Exercise directions
Everything in the records must be restated exactly, apart from the pictures.

Extracted records
Start of Block
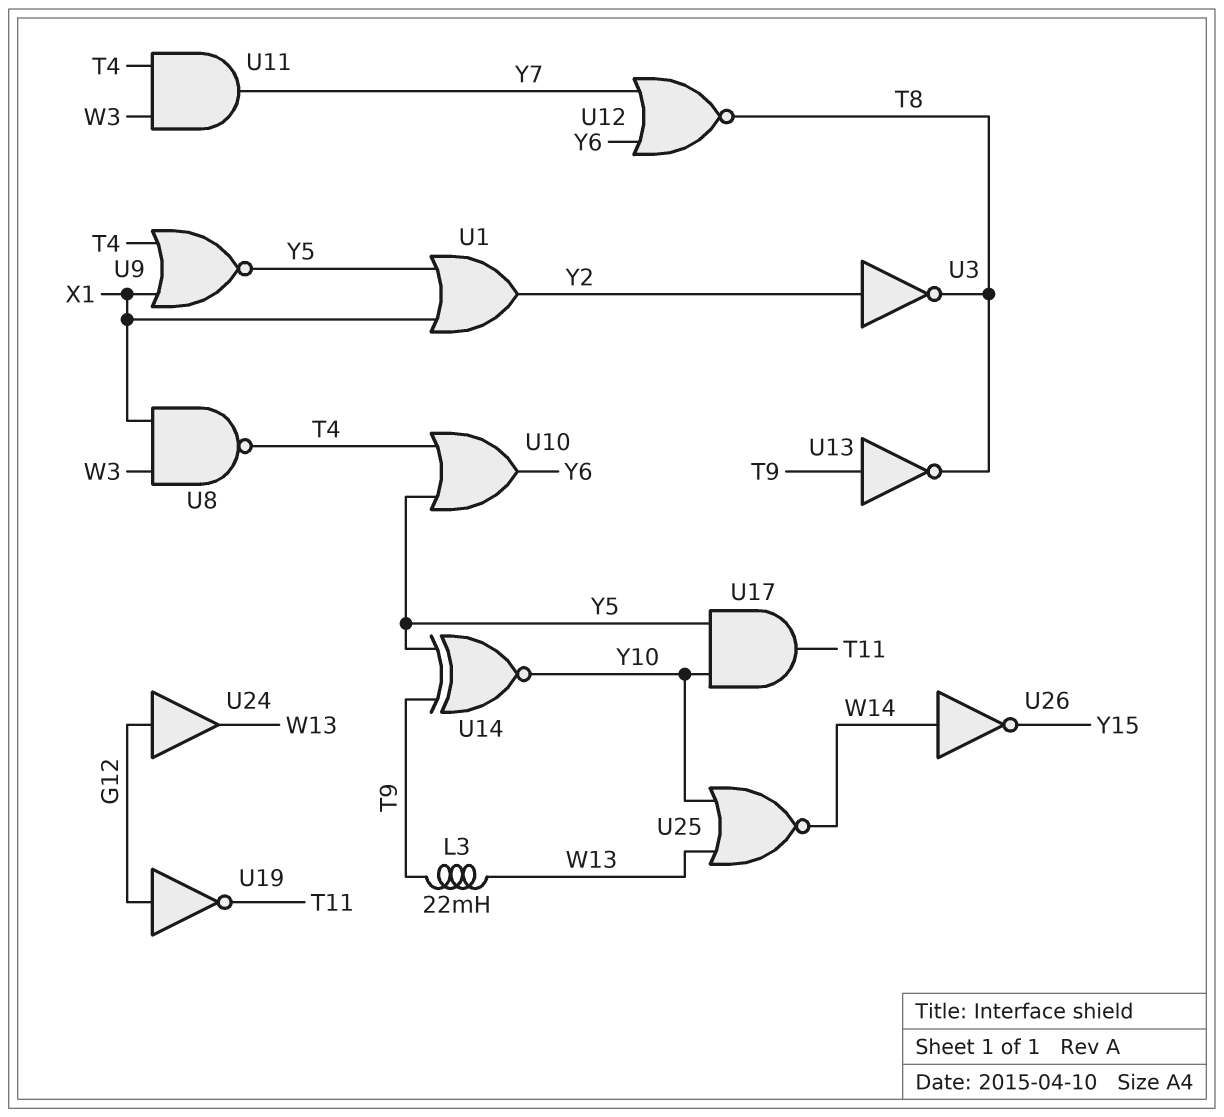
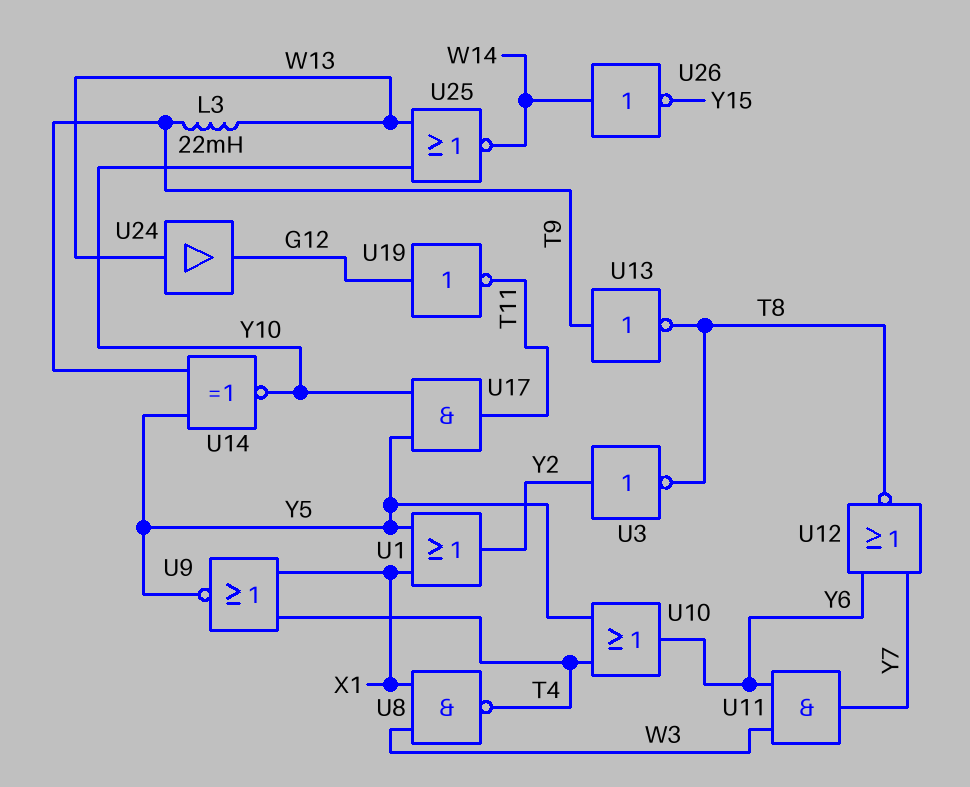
U11: AND (in T4, in W3, out Y7) -> AND (in W3, in Y6, out Y7)
U24: buffer (in G12, out W13) -> buffer (in W13, out G12)

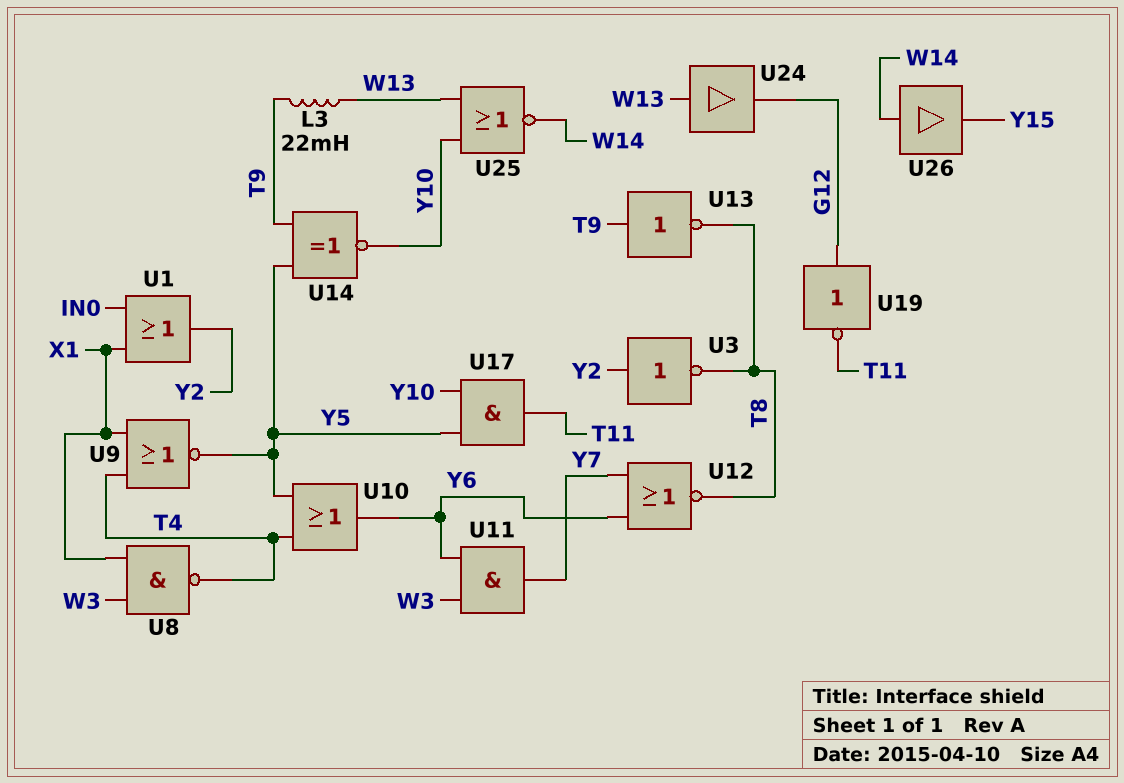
U1: OR (in X1, in Y5, out Y2) -> OR (in IN0, in X1, out Y2)
U26: NOT (in W14, out Y15) -> buffer (in W14, out Y15)

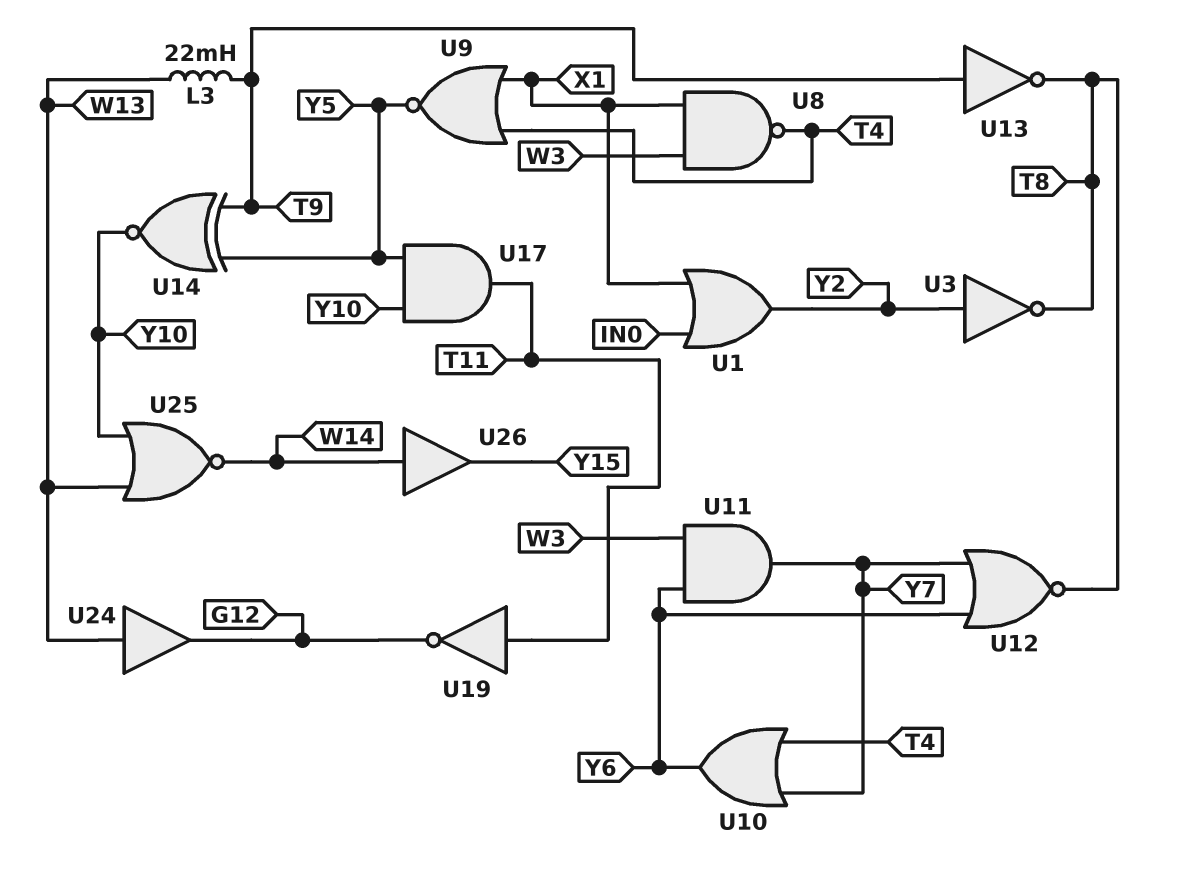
U10: OR (in T4, in Y5, out Y6) -> OR (in T4, in Y7, out Y6)
U19: NOT (in G12, out T11) -> NOT (in T11, out G12)

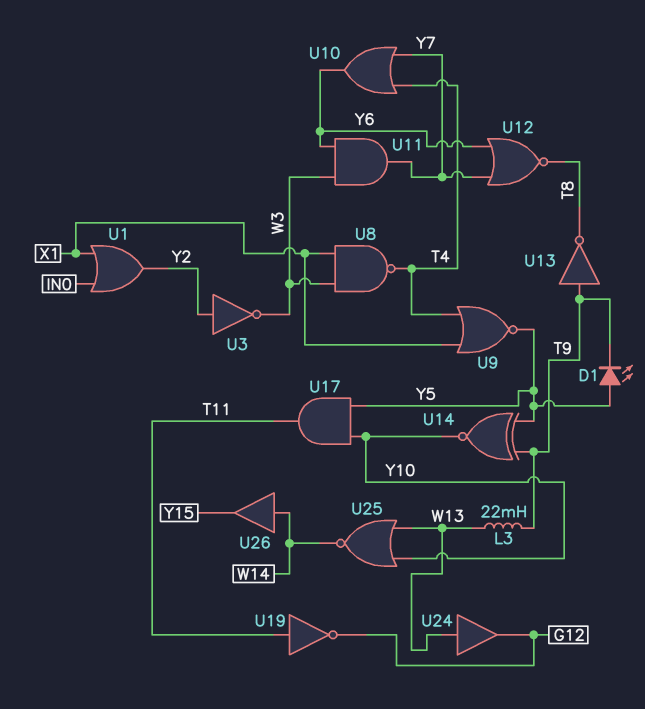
D1: none -> LED (A Y5, K T9)
U3: NOT (in Y2, out T8) -> NOT (in Y2, out W3)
End of Block
Answer section
U11: AND (in T4, in W3, out Y7) -> AND (in W3, in Y6, out Y7)
U24: buffer (in G12, out W13) -> buffer (in W13, out G12)

U1: OR (in X1, in Y5, out Y2) -> OR (in IN0, in X1, out Y2)
U26: NOT (in W14, out Y15) -> buffer (in W14, out Y15)

U10: OR (in T4, in Y5, out Y6) -> OR (in T4, in Y7, out Y6)
U19: NOT (in G12, out T11) -> NOT (in T11, out G12)

D1: none -> LED (A Y5, K T9)
U3: NOT (in Y2, out T8) -> NOT (in Y2, out W3)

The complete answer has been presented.